§ TASK ITEM
Word for word, reproduce each line of the data below, omitting every image.

§ DATA EXTRACT

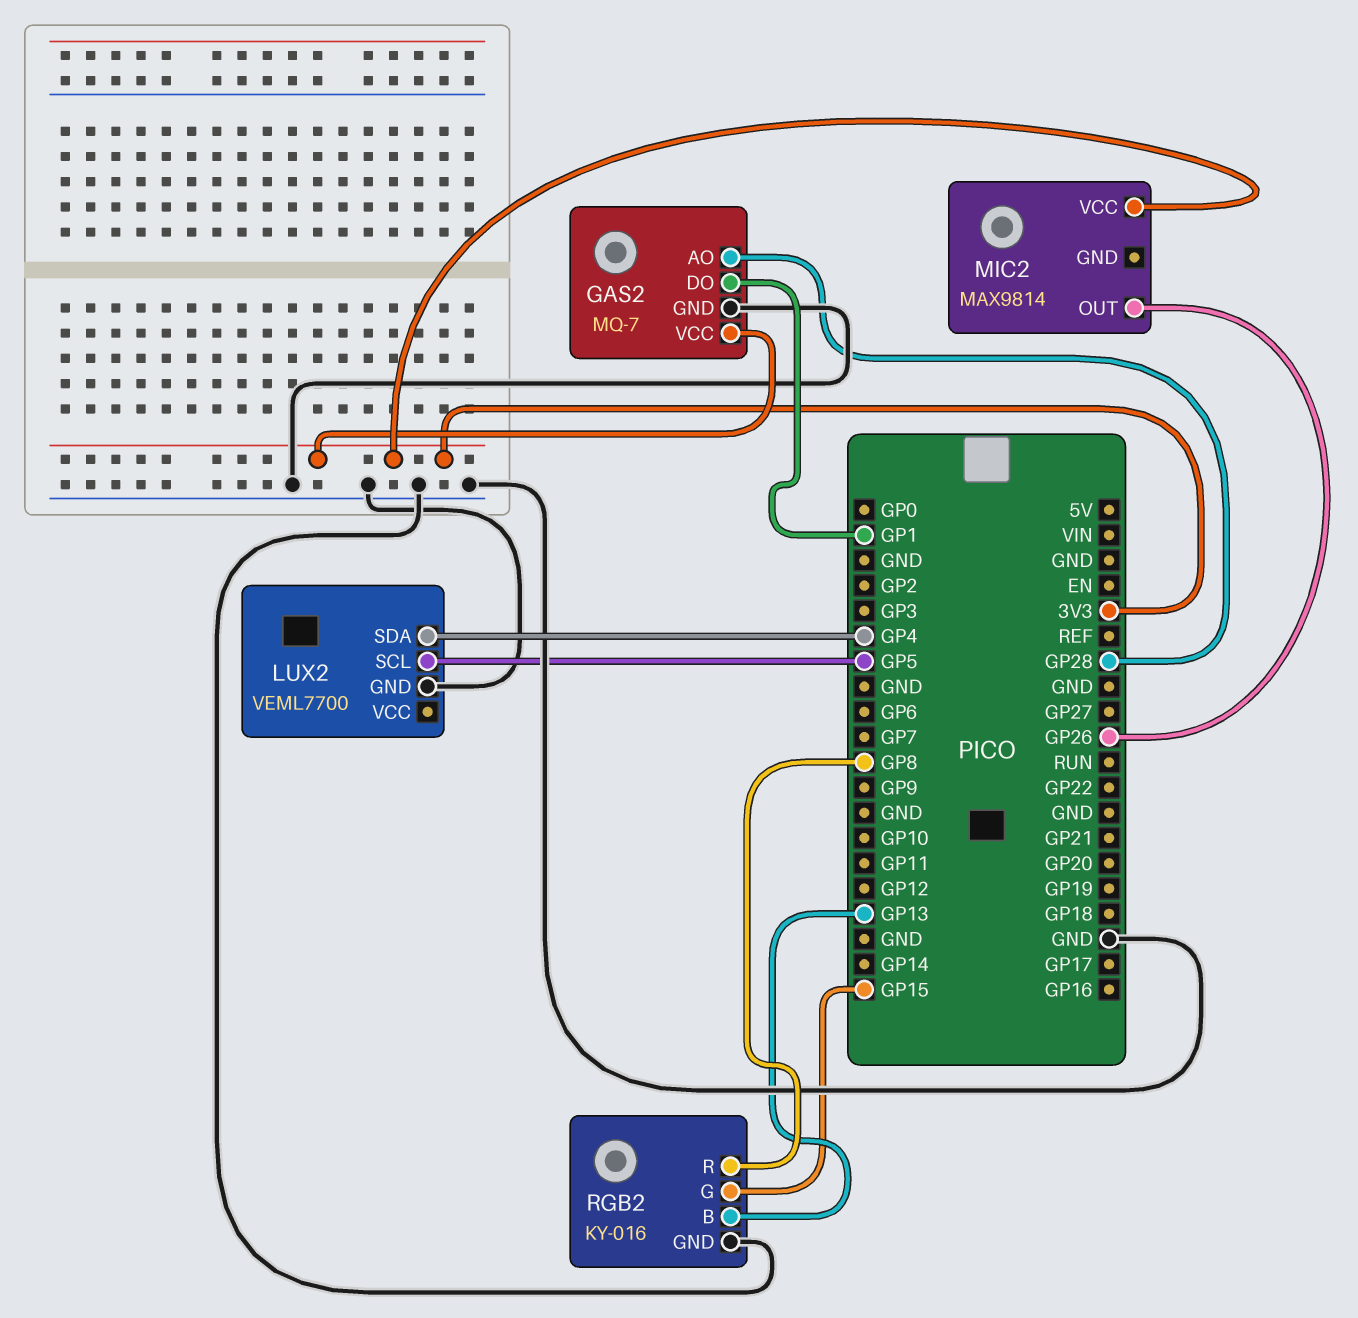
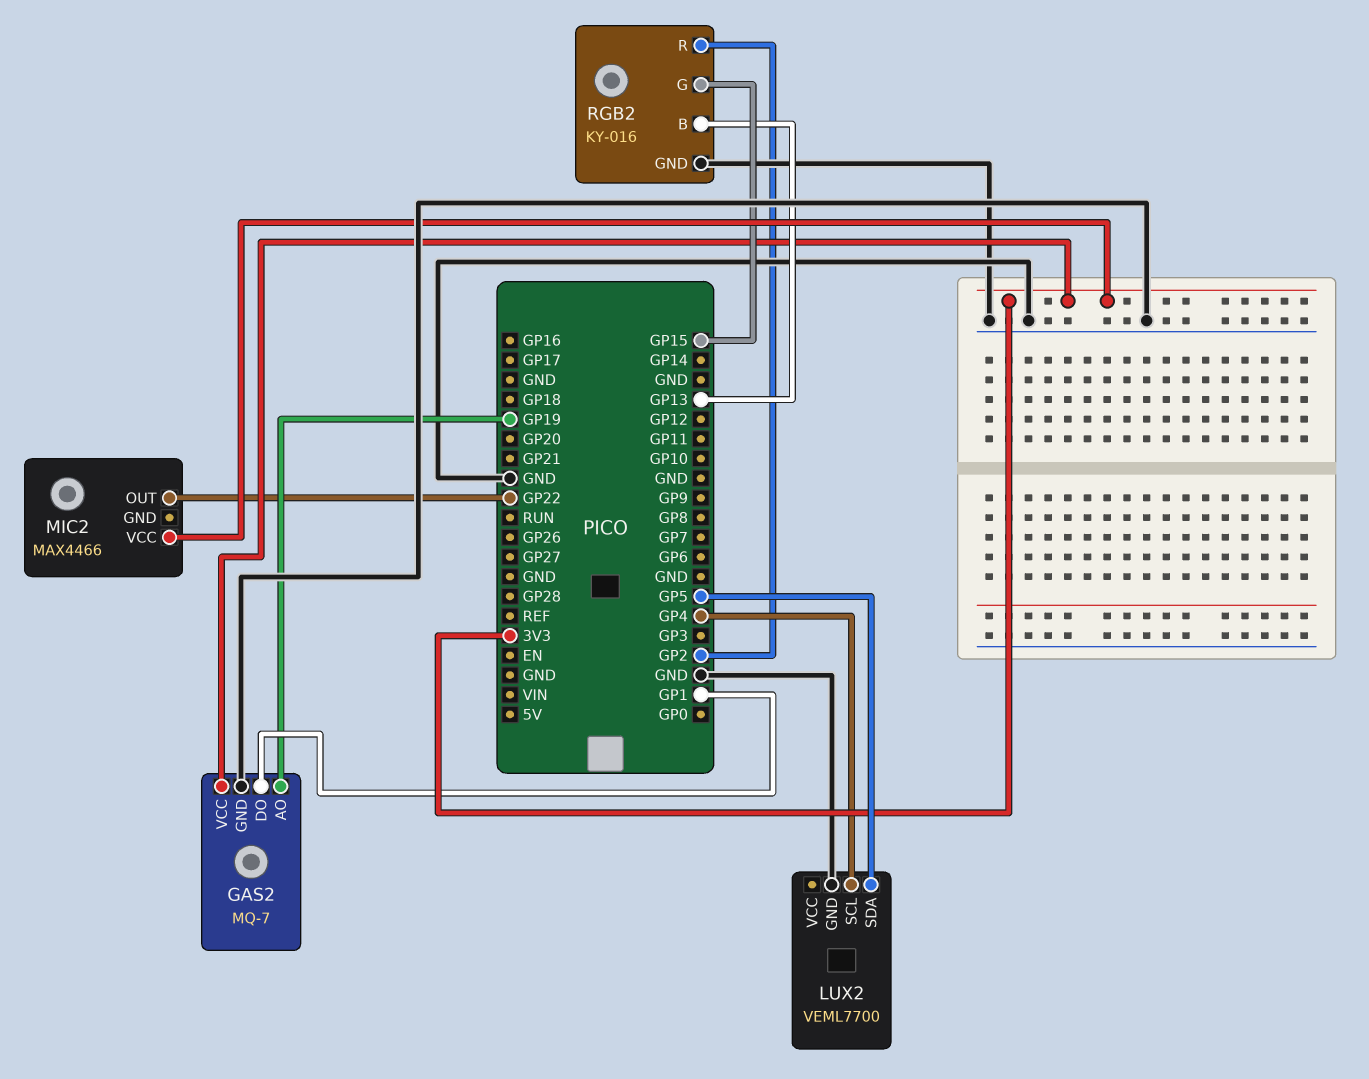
GAS2 pin AO: GP28 -> GP19
LUX2 pin SCL: GP5 -> GP4
LUX2 pin SDA: GP4 -> GP5
MIC2: MAX9814 -> MAX4466
MIC2 pin OUT: GP26 -> GP22
RGB2 pin R: GP8 -> GP2

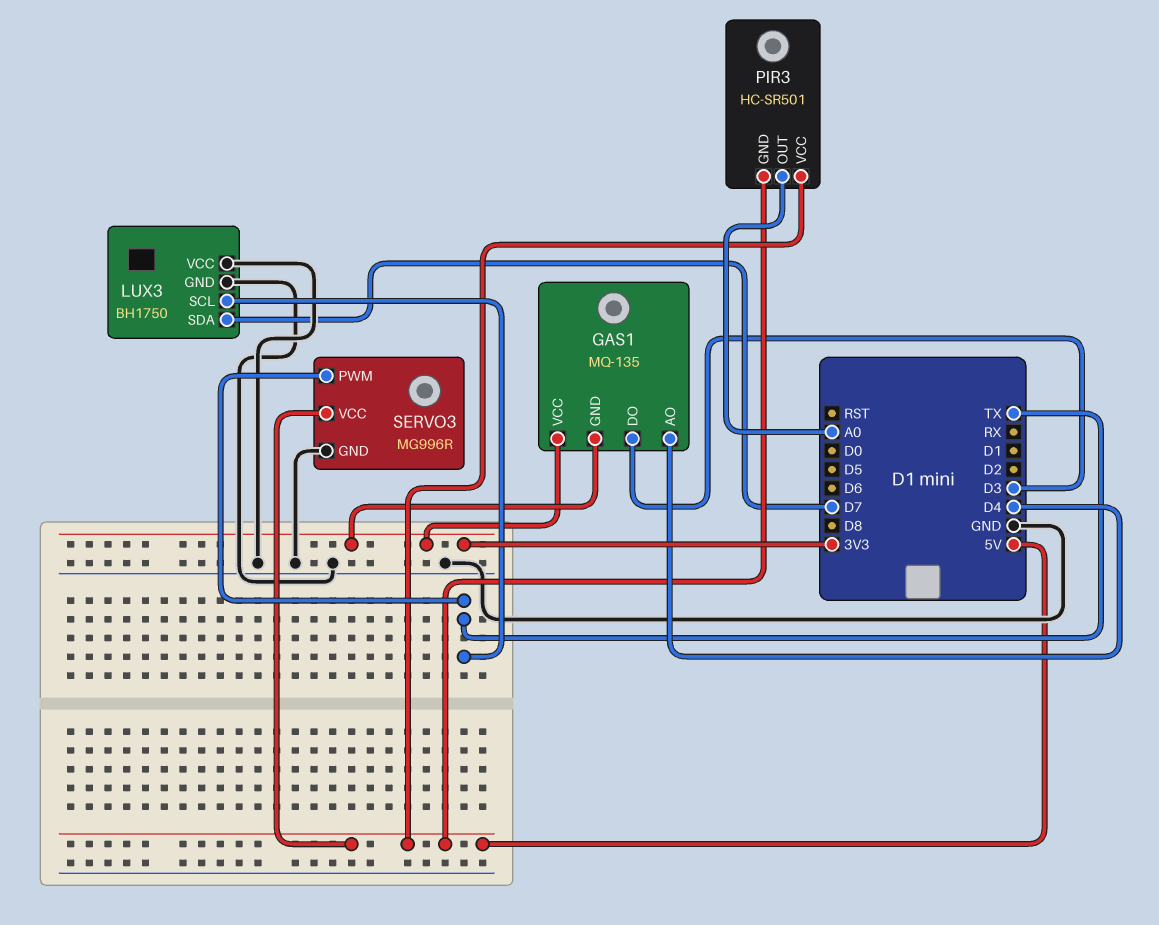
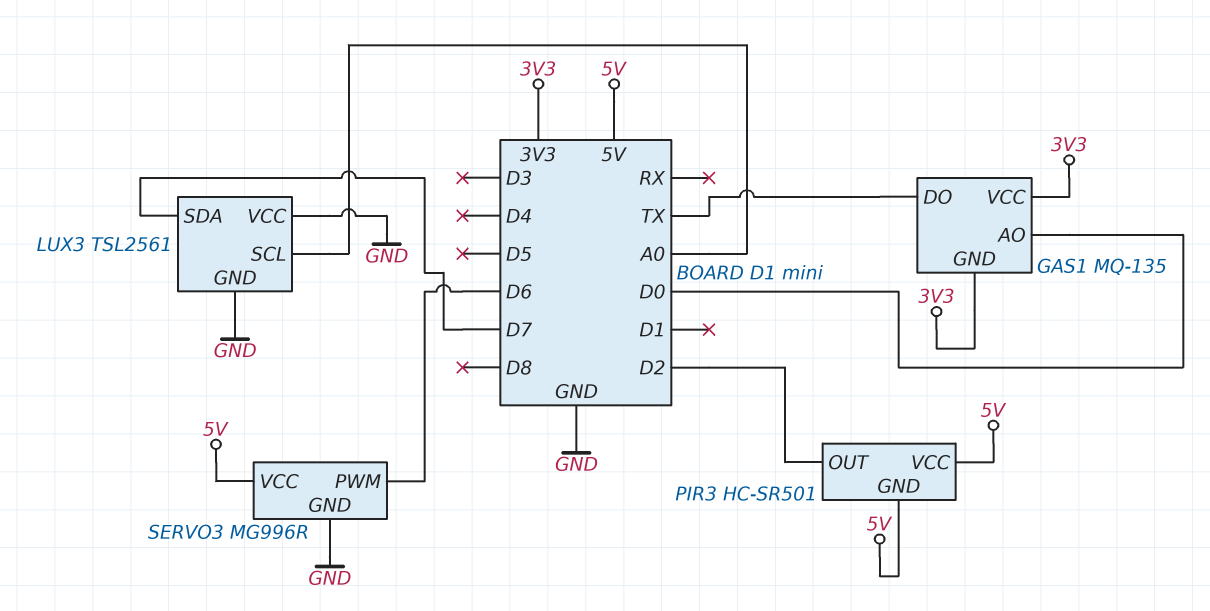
GAS1 pin AO: D4 -> D0
GAS1 pin DO: D3 -> TX
LUX3: BH1750 -> TSL2561
LUX3 pin SCL: TX -> A0
PIR3 pin OUT: A0 -> D2
SERVO3 pin PWM: TX -> D6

§ ANSWER BOX
GAS2 pin AO: GP28 -> GP19
LUX2 pin SCL: GP5 -> GP4
LUX2 pin SDA: GP4 -> GP5
MIC2: MAX9814 -> MAX4466
MIC2 pin OUT: GP26 -> GP22
RGB2 pin R: GP8 -> GP2

GAS1 pin AO: D4 -> D0
GAS1 pin DO: D3 -> TX
LUX3: BH1750 -> TSL2561
LUX3 pin SCL: TX -> A0
PIR3 pin OUT: A0 -> D2
SERVO3 pin PWM: TX -> D6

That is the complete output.